> **Records shown**

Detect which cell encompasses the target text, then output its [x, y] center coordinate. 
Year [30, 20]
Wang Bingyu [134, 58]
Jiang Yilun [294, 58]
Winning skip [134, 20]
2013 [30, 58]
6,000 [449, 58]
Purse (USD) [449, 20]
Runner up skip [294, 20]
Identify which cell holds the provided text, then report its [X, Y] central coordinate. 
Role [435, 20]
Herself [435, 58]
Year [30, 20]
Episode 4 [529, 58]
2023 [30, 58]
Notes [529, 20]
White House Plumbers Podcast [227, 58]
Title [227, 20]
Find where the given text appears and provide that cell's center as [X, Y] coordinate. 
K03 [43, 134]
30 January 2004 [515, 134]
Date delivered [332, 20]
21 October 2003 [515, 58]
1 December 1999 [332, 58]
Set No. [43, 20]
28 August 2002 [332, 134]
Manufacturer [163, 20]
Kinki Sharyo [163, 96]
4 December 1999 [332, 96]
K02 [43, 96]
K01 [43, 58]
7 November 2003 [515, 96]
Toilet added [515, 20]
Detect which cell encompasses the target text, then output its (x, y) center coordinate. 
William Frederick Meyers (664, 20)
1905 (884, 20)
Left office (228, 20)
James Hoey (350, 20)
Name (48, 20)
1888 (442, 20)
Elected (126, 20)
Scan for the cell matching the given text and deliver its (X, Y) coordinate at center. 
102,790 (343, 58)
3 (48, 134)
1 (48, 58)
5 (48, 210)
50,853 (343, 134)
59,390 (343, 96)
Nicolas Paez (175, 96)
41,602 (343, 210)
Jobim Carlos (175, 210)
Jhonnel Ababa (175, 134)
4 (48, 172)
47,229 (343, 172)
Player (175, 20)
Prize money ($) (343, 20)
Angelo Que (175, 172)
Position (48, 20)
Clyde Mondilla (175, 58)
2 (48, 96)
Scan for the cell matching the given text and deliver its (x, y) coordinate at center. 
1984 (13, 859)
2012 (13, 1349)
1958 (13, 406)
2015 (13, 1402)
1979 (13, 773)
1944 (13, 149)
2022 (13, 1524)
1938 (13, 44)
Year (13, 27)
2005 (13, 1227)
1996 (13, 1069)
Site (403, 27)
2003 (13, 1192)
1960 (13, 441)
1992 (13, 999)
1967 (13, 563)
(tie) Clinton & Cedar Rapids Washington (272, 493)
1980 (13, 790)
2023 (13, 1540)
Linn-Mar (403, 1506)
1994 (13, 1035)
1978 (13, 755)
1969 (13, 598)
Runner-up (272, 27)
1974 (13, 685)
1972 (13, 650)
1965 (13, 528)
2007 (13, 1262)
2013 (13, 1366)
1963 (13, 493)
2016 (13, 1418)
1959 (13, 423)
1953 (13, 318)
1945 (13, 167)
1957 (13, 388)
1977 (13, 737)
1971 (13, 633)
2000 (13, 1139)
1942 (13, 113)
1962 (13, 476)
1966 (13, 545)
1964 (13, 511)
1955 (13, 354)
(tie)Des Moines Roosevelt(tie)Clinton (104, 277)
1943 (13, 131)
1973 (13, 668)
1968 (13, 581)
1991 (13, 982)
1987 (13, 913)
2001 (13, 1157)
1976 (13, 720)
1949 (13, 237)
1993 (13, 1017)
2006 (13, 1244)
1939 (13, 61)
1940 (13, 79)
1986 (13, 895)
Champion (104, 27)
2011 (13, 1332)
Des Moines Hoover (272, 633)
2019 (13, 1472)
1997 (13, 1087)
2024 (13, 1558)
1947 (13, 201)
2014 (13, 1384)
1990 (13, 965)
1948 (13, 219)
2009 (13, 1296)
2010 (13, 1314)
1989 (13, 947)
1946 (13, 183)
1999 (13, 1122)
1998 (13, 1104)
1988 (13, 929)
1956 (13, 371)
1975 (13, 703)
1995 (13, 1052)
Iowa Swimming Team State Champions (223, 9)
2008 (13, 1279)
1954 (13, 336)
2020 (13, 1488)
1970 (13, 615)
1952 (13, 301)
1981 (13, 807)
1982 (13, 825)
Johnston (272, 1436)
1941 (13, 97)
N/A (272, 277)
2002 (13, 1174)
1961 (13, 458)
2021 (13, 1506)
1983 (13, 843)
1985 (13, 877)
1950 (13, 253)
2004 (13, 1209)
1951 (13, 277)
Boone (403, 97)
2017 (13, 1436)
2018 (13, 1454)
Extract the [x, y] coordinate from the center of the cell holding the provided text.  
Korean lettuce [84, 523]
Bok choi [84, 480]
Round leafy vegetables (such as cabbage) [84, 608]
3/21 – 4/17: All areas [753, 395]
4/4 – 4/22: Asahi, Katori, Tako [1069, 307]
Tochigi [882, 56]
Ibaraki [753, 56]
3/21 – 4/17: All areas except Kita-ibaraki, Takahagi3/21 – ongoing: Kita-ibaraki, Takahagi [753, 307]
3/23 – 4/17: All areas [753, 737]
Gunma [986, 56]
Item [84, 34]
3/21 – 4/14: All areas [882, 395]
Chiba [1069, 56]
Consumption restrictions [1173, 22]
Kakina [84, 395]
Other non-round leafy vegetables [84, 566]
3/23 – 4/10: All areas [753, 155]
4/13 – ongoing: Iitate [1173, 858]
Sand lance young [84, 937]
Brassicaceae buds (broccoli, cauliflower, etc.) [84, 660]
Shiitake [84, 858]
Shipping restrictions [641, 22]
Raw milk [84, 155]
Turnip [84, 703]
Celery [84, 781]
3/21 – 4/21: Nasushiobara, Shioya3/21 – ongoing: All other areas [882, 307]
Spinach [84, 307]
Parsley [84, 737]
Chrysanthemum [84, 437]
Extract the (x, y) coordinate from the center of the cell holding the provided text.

> **Exercise**
Return the listing's lines word for word, beginning with its first line and ending after the line that contains "White House Plumbers Podcast [227, 58]".

> **Task result**
Detect which cell encompasses the target text, then output its [x, y] center coordinate. 
Year [30, 20]
Wang Bingyu [134, 58]
Jiang Yilun [294, 58]
Winning skip [134, 20]
2013 [30, 58]
6,000 [449, 58]
Purse (USD) [449, 20]
Runner up skip [294, 20]
Identify which cell holds the provided text, then report its [X, Y] central coordinate. 
Role [435, 20]
Herself [435, 58]
Year [30, 20]
Episode 4 [529, 58]
2023 [30, 58]
Notes [529, 20]
White House Plumbers Podcast [227, 58]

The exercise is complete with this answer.